▶ **TASK STATEMENT**: Please reproduce the entries below exactly, starting at the first line and ending with the line that holds "SCALE1: HX711 -> NAU7802".

(Difference listings)
- - -

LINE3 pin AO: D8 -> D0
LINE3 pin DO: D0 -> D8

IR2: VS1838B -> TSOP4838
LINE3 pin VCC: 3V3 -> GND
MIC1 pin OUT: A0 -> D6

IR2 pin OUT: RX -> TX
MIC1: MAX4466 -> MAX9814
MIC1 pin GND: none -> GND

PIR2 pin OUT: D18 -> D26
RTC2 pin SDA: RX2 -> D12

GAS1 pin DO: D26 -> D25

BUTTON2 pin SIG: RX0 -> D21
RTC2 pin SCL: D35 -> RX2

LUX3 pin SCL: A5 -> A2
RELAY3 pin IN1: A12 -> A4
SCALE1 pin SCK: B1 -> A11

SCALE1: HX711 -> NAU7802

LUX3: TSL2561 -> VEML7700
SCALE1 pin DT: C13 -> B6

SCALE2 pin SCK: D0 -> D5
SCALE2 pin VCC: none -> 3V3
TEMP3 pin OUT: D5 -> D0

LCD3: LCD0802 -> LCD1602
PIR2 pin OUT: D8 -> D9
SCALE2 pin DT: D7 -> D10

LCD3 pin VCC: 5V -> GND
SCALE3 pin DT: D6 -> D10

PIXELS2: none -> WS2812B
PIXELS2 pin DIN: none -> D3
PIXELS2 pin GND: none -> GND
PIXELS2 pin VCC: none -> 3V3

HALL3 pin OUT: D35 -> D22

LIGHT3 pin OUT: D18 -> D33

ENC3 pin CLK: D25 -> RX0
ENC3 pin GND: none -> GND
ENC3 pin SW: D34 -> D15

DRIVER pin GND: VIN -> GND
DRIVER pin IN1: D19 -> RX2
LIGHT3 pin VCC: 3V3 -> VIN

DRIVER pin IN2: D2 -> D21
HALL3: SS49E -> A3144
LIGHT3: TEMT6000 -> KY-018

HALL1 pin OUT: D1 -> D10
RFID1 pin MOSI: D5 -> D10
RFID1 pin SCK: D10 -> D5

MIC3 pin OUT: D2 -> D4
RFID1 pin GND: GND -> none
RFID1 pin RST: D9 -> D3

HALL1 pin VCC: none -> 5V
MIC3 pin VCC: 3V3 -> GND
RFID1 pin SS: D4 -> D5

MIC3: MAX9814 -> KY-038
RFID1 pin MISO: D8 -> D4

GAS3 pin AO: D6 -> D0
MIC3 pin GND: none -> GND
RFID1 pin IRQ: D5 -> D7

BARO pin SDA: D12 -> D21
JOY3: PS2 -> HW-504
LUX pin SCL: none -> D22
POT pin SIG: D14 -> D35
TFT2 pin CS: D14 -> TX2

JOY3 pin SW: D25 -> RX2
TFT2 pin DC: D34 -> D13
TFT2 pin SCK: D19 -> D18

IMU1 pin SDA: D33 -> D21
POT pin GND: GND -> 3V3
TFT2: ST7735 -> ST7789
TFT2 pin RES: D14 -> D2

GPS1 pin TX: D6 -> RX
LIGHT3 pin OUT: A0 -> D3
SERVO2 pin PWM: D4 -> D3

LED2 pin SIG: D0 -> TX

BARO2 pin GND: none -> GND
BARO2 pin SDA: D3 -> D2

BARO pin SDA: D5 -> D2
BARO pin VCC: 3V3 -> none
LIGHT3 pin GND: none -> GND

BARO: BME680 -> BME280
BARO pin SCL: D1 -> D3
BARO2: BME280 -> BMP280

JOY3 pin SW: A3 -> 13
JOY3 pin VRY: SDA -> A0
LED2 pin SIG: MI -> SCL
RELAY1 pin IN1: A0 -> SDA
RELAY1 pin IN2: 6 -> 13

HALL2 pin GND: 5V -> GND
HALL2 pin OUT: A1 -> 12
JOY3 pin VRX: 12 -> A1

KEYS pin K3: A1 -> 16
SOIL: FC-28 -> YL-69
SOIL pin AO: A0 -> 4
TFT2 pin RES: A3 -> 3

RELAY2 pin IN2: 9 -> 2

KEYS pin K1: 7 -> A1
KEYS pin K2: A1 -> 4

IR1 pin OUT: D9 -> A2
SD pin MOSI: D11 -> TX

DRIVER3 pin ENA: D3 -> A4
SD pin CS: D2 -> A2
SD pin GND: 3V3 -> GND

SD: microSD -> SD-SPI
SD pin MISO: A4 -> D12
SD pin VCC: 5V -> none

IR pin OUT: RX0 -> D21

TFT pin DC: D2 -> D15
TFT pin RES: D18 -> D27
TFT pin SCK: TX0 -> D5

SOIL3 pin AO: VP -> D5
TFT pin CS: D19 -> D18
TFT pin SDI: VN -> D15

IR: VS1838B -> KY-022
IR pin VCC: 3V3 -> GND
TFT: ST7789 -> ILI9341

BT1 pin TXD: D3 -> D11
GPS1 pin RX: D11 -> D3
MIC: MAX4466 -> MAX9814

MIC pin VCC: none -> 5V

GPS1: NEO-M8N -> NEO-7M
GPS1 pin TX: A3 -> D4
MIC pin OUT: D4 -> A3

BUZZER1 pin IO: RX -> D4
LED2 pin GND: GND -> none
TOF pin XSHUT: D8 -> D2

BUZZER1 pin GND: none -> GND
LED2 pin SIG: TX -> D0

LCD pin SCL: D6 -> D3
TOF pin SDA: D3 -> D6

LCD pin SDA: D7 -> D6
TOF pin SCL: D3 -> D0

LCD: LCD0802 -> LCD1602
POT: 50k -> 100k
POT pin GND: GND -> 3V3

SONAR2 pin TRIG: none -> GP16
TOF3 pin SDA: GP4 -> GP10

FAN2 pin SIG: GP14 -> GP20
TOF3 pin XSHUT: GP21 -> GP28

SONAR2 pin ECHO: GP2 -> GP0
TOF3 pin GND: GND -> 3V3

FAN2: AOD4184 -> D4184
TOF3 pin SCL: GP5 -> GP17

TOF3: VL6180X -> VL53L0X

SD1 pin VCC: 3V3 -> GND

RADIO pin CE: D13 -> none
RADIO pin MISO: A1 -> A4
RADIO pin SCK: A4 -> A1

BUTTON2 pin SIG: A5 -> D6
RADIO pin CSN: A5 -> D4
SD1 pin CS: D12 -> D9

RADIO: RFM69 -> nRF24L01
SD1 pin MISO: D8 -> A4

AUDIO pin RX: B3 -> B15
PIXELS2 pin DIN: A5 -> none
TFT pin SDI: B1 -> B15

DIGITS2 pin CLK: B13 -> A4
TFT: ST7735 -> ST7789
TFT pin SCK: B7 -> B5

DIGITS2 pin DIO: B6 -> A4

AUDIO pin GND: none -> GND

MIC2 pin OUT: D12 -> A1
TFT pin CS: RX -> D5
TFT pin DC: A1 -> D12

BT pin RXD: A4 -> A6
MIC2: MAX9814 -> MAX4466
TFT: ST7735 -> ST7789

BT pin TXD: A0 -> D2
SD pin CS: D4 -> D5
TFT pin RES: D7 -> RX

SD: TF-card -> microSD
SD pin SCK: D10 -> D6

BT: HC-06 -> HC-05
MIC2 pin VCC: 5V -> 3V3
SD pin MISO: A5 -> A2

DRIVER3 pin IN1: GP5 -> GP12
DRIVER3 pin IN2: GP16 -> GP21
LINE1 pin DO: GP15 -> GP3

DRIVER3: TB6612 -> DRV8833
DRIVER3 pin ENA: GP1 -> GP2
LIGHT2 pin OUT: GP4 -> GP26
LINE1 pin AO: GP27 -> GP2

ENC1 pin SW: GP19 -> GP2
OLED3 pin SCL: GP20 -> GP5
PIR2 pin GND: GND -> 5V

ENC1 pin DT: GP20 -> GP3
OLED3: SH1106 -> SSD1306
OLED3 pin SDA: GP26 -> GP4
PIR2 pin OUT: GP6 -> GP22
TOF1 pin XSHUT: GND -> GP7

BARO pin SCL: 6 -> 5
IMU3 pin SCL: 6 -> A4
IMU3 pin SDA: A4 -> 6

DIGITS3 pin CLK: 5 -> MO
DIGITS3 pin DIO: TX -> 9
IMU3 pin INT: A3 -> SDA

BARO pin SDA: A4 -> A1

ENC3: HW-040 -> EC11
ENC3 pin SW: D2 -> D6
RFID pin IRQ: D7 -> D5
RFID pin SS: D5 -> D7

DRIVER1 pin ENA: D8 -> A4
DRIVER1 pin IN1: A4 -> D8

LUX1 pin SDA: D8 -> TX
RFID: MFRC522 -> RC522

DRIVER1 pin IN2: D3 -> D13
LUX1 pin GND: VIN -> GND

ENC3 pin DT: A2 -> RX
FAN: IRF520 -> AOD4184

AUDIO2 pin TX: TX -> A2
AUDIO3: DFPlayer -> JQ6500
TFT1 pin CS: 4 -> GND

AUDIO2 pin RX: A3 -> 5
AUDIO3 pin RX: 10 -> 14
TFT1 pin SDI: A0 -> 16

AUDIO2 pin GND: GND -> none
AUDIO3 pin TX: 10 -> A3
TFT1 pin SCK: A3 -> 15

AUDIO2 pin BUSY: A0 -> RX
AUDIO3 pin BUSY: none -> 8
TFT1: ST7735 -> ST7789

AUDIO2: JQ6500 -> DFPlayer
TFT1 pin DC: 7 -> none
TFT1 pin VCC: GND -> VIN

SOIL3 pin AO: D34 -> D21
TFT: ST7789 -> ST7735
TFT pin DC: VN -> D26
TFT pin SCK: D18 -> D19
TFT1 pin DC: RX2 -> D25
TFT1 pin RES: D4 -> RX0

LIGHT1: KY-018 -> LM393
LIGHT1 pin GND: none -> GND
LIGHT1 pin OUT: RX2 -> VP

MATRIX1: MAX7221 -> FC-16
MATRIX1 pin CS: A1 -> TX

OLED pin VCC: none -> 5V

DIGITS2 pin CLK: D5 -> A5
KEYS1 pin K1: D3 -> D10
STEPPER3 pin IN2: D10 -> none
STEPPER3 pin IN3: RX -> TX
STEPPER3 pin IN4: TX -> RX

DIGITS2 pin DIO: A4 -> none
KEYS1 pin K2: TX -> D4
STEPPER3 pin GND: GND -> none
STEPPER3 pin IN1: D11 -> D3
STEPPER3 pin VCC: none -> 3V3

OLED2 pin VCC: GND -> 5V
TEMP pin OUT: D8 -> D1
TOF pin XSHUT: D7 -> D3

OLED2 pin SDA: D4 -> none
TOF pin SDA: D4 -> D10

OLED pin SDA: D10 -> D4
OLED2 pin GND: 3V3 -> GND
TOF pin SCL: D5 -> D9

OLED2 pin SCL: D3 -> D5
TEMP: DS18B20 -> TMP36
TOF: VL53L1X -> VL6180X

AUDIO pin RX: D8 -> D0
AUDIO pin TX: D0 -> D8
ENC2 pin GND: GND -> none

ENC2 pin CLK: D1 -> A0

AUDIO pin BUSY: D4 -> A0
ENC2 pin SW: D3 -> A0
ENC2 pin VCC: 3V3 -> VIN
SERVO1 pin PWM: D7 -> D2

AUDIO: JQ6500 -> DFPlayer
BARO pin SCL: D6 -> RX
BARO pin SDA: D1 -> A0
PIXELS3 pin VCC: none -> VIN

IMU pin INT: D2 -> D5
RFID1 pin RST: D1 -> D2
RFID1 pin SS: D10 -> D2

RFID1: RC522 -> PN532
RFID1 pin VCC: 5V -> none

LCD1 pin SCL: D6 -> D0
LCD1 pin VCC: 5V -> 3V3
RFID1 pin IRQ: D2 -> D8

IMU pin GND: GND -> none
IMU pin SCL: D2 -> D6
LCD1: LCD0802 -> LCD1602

- - -

▶ **COMPLETED TASK**:
LINE3 pin AO: D8 -> D0
LINE3 pin DO: D0 -> D8

IR2: VS1838B -> TSOP4838
LINE3 pin VCC: 3V3 -> GND
MIC1 pin OUT: A0 -> D6

IR2 pin OUT: RX -> TX
MIC1: MAX4466 -> MAX9814
MIC1 pin GND: none -> GND

PIR2 pin OUT: D18 -> D26
RTC2 pin SDA: RX2 -> D12

GAS1 pin DO: D26 -> D25

BUTTON2 pin SIG: RX0 -> D21
RTC2 pin SCL: D35 -> RX2

LUX3 pin SCL: A5 -> A2
RELAY3 pin IN1: A12 -> A4
SCALE1 pin SCK: B1 -> A11

SCALE1: HX711 -> NAU7802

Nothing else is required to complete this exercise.